Try it — Copy every line below where the string "pink" is found.

Records shown —

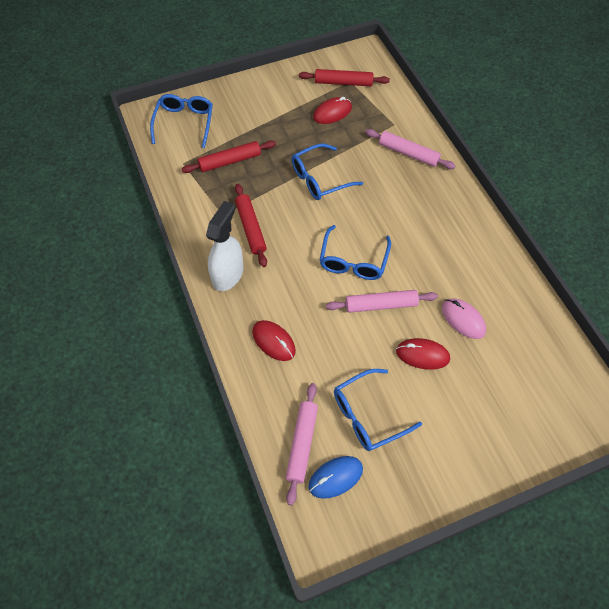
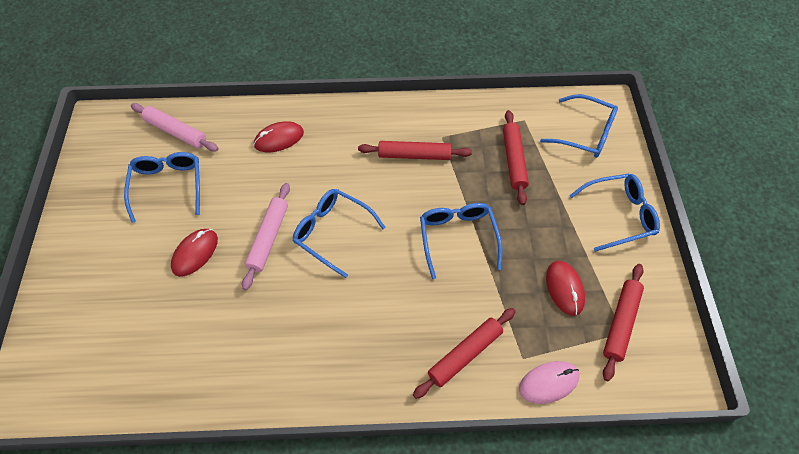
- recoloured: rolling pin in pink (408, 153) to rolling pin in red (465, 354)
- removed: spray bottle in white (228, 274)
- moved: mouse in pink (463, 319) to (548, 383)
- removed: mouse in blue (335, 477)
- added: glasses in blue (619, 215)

Reply to the exercise —
- recoloured: rolling pin in pink (408, 153) to rolling pin in red (465, 354)
- moved: mouse in pink (463, 319) to (548, 383)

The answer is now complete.